§ **WORK TO BE COMPLETED**: Reproduce the data below line for line, with no changes.

§ **PROVIDED RECORDS**:
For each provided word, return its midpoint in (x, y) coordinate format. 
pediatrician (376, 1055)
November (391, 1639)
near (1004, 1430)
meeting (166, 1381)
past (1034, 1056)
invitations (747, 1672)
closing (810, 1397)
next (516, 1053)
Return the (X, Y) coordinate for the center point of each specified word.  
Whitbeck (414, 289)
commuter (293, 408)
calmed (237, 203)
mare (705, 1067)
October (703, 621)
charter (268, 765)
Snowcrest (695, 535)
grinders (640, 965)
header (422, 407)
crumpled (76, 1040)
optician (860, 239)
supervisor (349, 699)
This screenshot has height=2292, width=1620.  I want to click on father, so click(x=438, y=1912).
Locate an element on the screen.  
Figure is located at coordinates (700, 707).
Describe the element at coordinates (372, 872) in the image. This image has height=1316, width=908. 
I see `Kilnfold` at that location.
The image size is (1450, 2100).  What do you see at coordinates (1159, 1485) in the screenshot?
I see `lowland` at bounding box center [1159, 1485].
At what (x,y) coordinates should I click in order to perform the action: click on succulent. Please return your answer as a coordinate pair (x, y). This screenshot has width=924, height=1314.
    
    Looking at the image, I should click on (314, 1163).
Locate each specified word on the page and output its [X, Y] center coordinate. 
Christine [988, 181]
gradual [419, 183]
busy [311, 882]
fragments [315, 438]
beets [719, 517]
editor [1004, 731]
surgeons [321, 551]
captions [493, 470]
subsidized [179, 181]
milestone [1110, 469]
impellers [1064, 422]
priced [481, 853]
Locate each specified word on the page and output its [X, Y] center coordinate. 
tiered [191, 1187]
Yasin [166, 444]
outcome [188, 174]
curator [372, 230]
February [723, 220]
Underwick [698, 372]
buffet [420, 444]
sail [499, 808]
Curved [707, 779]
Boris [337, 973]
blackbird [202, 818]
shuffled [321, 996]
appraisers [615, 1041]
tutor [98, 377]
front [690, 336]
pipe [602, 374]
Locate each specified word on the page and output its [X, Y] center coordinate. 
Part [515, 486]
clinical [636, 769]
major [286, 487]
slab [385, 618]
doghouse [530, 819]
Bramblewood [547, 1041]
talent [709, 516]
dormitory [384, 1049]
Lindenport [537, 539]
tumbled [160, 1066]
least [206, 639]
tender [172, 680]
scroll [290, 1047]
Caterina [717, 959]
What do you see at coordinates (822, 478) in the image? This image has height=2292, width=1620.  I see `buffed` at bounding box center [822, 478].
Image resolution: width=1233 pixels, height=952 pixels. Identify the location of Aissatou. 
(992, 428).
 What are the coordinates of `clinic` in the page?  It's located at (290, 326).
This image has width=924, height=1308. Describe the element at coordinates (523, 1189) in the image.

§ **RESPONSE TO THIS EXERCISE**:
For each provided word, return its midpoint in (x, y) coordinate format. 
pediatrician (376, 1055)
November (391, 1639)
near (1004, 1430)
meeting (166, 1381)
past (1034, 1056)
invitations (747, 1672)
closing (810, 1397)
next (516, 1053)
Return the (X, Y) coordinate for the center point of each specified word.  
Whitbeck (414, 289)
commuter (293, 408)
calmed (237, 203)
mare (705, 1067)
October (703, 621)
charter (268, 765)
Snowcrest (695, 535)
grinders (640, 965)
header (422, 407)
crumpled (76, 1040)
optician (860, 239)
supervisor (349, 699)
This screenshot has height=2292, width=1620.  I want to click on father, so click(x=438, y=1912).
Locate an element on the screen.  
Figure is located at coordinates (700, 707).
Describe the element at coordinates (372, 872) in the image. This image has height=1316, width=908. 
I see `Kilnfold` at that location.
The image size is (1450, 2100).  What do you see at coordinates (1159, 1485) in the screenshot?
I see `lowland` at bounding box center [1159, 1485].
At what (x,y) coordinates should I click in order to perform the action: click on succulent. Please return your answer as a coordinate pair (x, y). This screenshot has width=924, height=1314.
    
    Looking at the image, I should click on (314, 1163).
Locate each specified word on the page and output its [X, Y] center coordinate. 
Christine [988, 181]
gradual [419, 183]
busy [311, 882]
fragments [315, 438]
beets [719, 517]
editor [1004, 731]
surgeons [321, 551]
captions [493, 470]
subsidized [179, 181]
milestone [1110, 469]
impellers [1064, 422]
priced [481, 853]
Locate each specified word on the page and output its [X, Y] center coordinate. 
tiered [191, 1187]
Yasin [166, 444]
outcome [188, 174]
curator [372, 230]
February [723, 220]
Underwick [698, 372]
buffet [420, 444]
sail [499, 808]
Curved [707, 779]
Boris [337, 973]
blackbird [202, 818]
shuffled [321, 996]
appraisers [615, 1041]
tutor [98, 377]
front [690, 336]
pipe [602, 374]
Locate each specified word on the page and output its [X, Y] center coordinate. 
Part [515, 486]
clinical [636, 769]
major [286, 487]
slab [385, 618]
doghouse [530, 819]
Bramblewood [547, 1041]
talent [709, 516]
dormitory [384, 1049]
Lindenport [537, 539]
tumbled [160, 1066]
least [206, 639]
tender [172, 680]
scroll [290, 1047]
Caterina [717, 959]
What do you see at coordinates (822, 478) in the image? This image has height=2292, width=1620.  I see `buffed` at bounding box center [822, 478].
Image resolution: width=1233 pixels, height=952 pixels. Identify the location of Aissatou. 
(992, 428).
 What are the coordinates of `clinic` in the page?  It's located at (290, 326).
This image has width=924, height=1308. Describe the element at coordinates (523, 1189) in the image.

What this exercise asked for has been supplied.